• **What the task asks**: Return the lines below exactly, please, from the one containing "pink book: 3 -> 0" through the last one, both included, and leave out any pictures.

(Data provided)

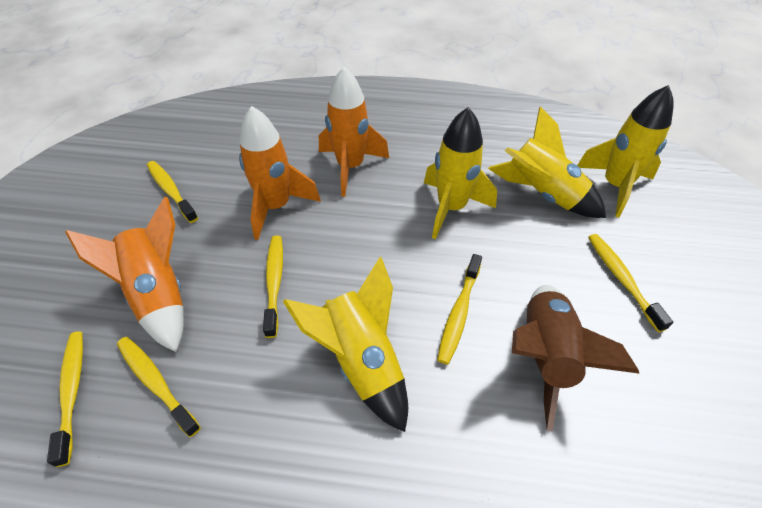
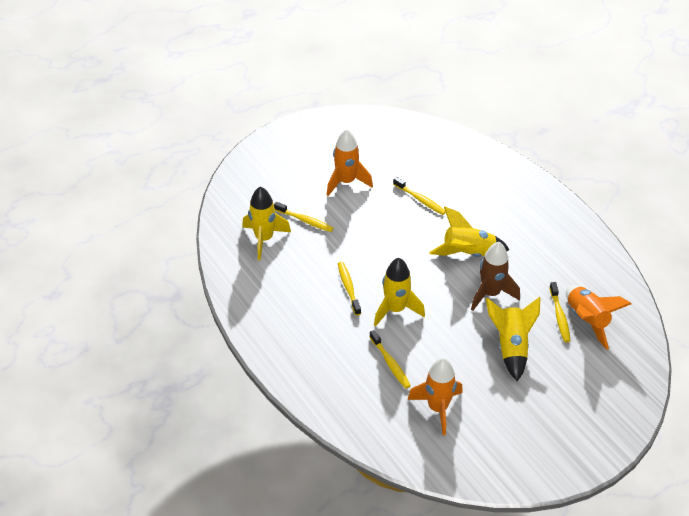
yellow toothbrush: 6 -> 5

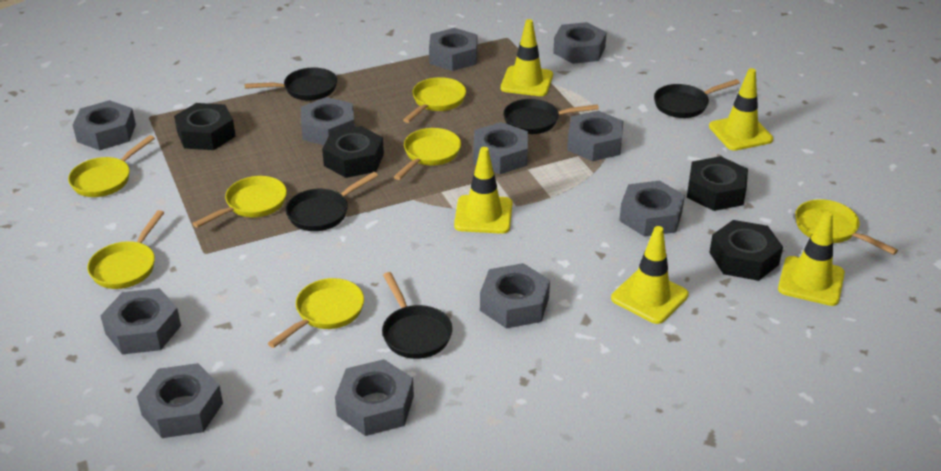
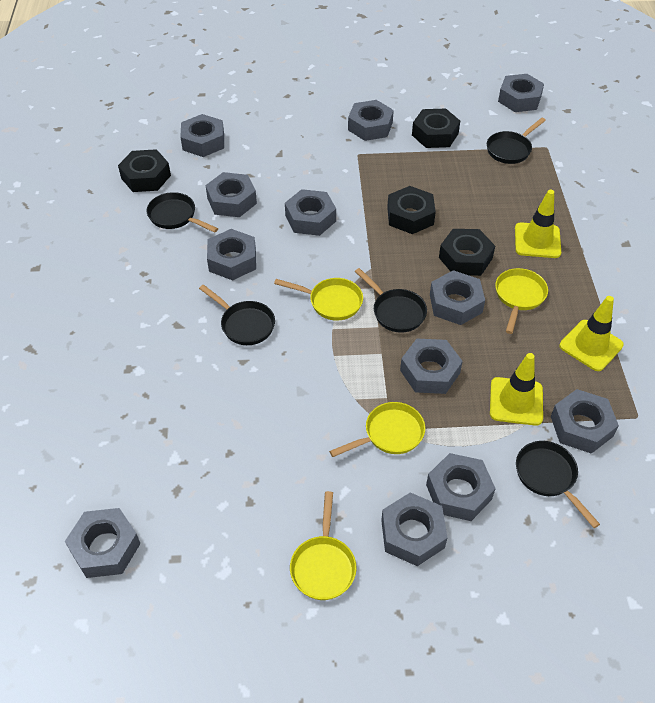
grey nut: 11 -> 12
yellow pan: 7 -> 4
yellow traffic cone: 5 -> 3

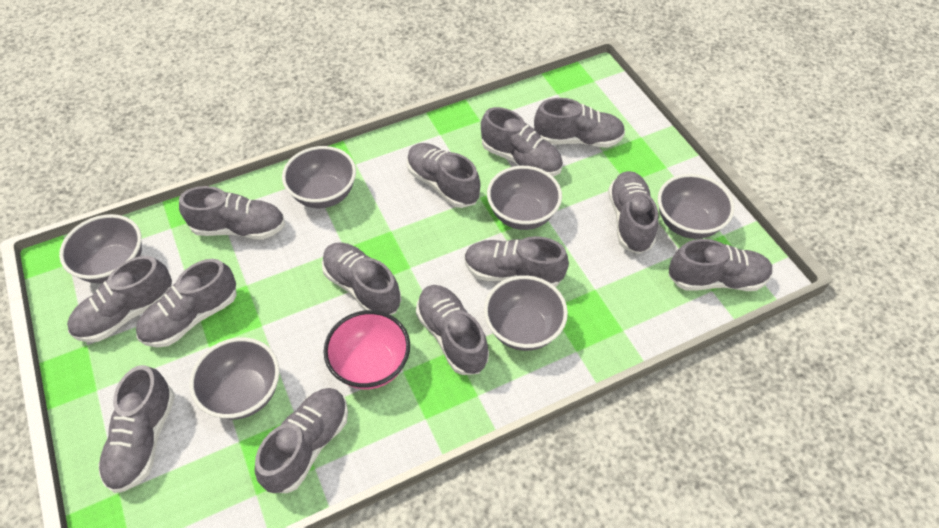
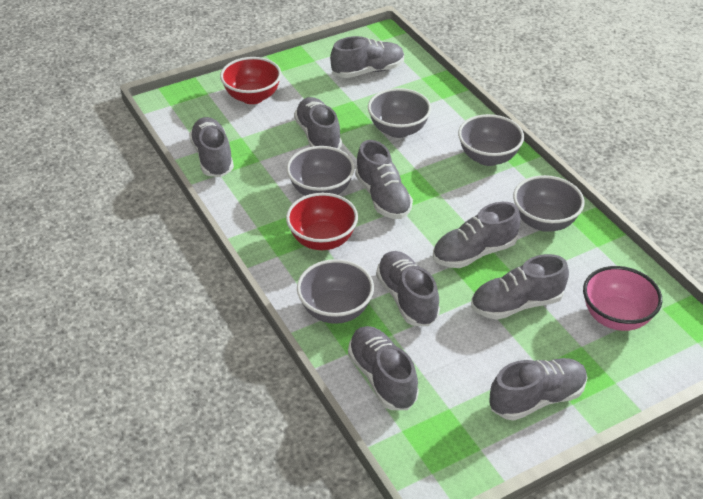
grey bowl: 6 -> 5
grey shoe: 13 -> 9
red bowl: 0 -> 2

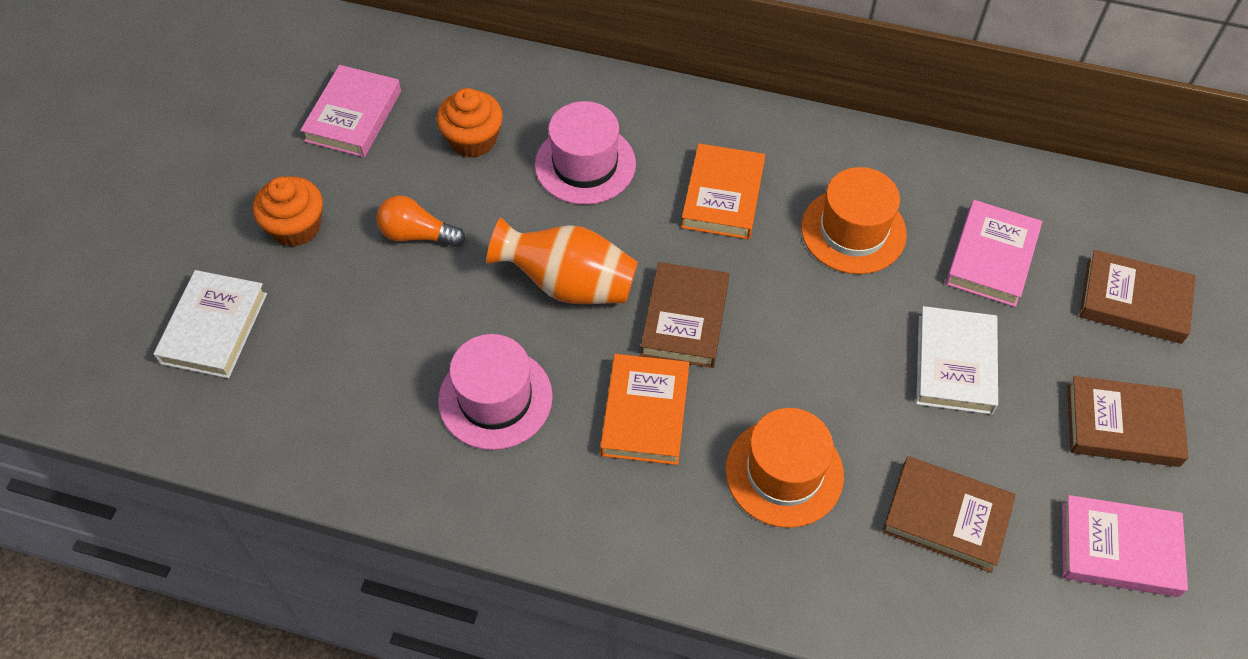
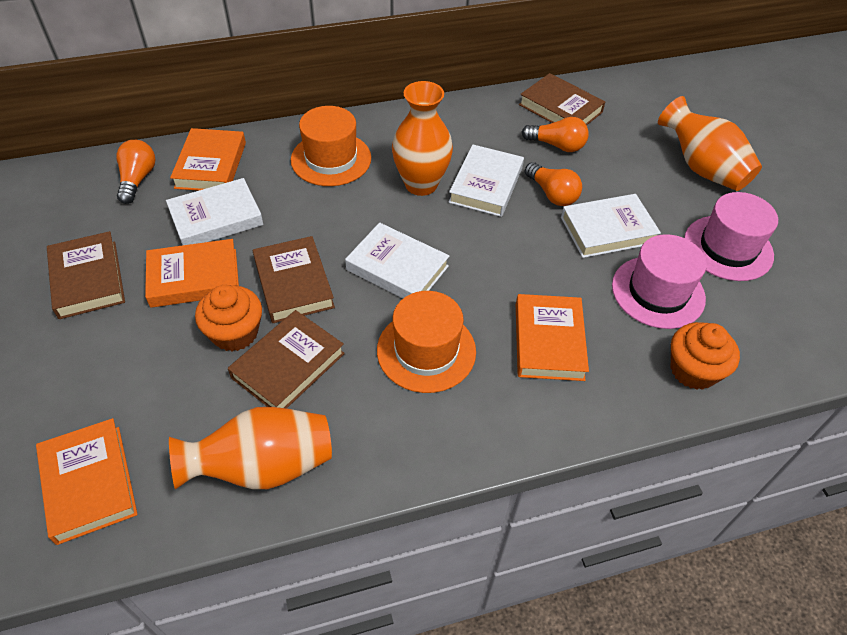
orange book: 2 -> 4
orange light bulb: 1 -> 3
orange vase: 1 -> 3
pink book: 3 -> 0
white book: 2 -> 4

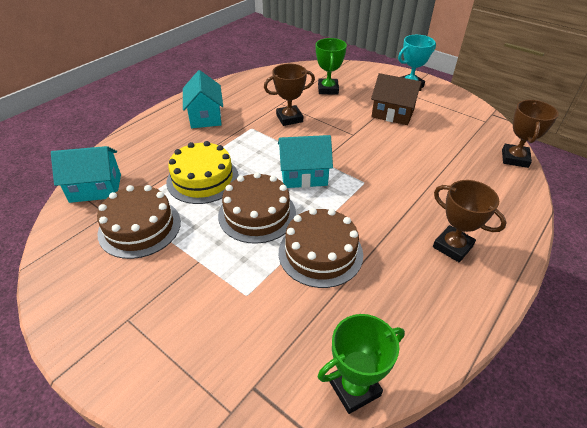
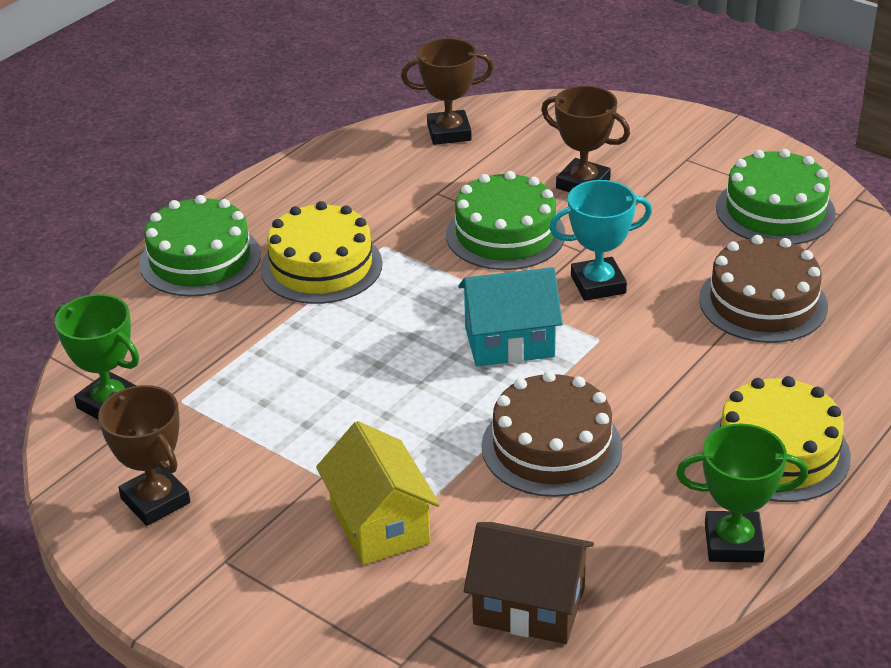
brown cake: 3 -> 2
green cake: 0 -> 3
turquoise house: 3 -> 1
yellow cake: 1 -> 2
yellow house: 0 -> 1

(End Data provided)

• **Output of the task**:
pink book: 3 -> 0
white book: 2 -> 4

brown cake: 3 -> 2
green cake: 0 -> 3
turquoise house: 3 -> 1
yellow cake: 1 -> 2
yellow house: 0 -> 1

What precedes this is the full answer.